### [Extracted information]
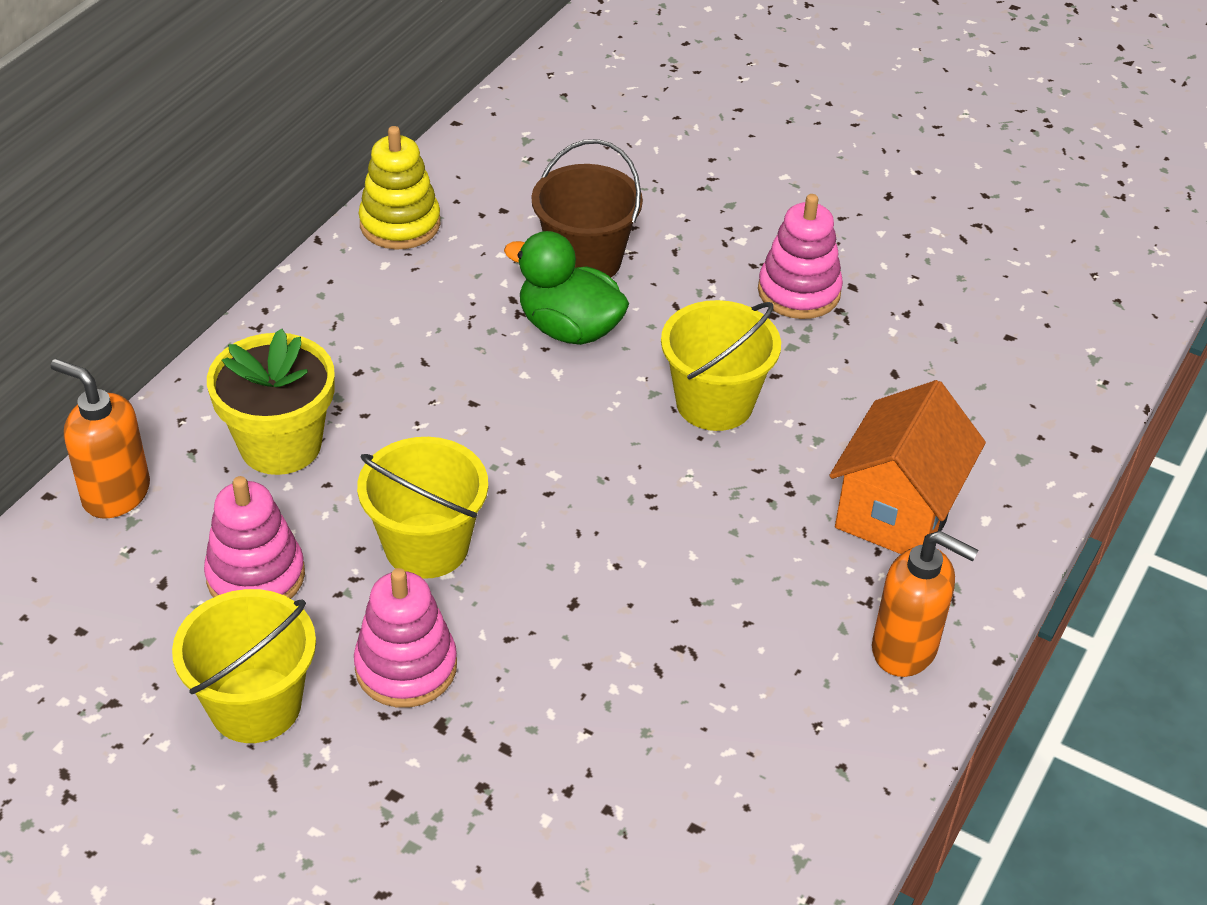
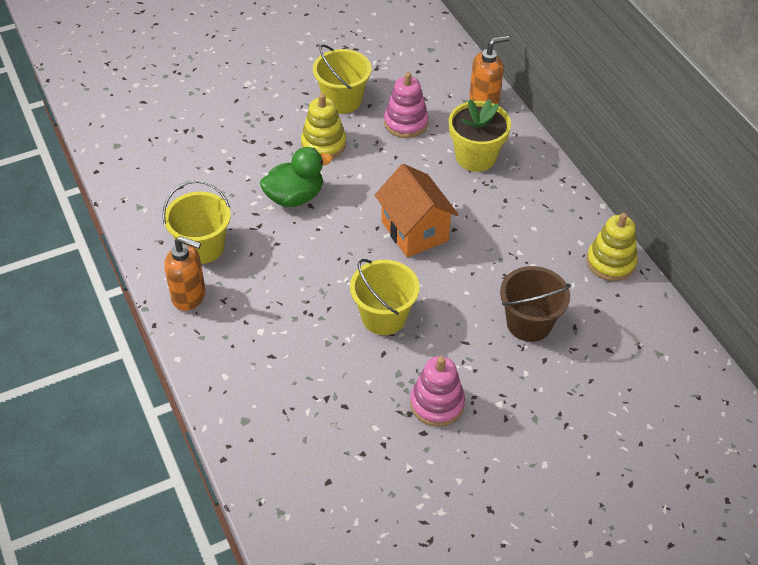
camera: 125 degrees right, 5 degrees up
(406, 667) = (323, 144): pink stacking toy -> yellow stacking toy
(426, 546) = (379, 176): yellow bucket -> yellow bucket (202, 247)
(569, 328) = (479, 289): green duck -> green duck (295, 197)
(896, 511) = (260, 344): orange house -> orange house (414, 231)
(905, 649) = (189, 296): orange soap dispenser -> orange soap dispenser turned 135 degrees counterclockwise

### [Prompt]
Scanning the data above, copy out every line where "degrees" is found.

### [Answer]
camera: 125 degrees right, 5 degrees up
(905, 649) = (189, 296): orange soap dispenser -> orange soap dispenser turned 135 degrees counterclockwise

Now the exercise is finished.